§ Entries provided
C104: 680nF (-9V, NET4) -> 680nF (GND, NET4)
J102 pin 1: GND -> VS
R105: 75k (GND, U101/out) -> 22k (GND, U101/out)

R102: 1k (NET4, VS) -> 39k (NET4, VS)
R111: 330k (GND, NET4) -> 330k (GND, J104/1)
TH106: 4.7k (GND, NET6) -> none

§ What you have to do
Would you transcribe the whole listing, keeping every character the same?

§ Your response
C104: 680nF (-9V, NET4) -> 680nF (GND, NET4)
J102 pin 1: GND -> VS
R105: 75k (GND, U101/out) -> 22k (GND, U101/out)

R102: 1k (NET4, VS) -> 39k (NET4, VS)
R111: 330k (GND, NET4) -> 330k (GND, J104/1)
TH106: 4.7k (GND, NET6) -> none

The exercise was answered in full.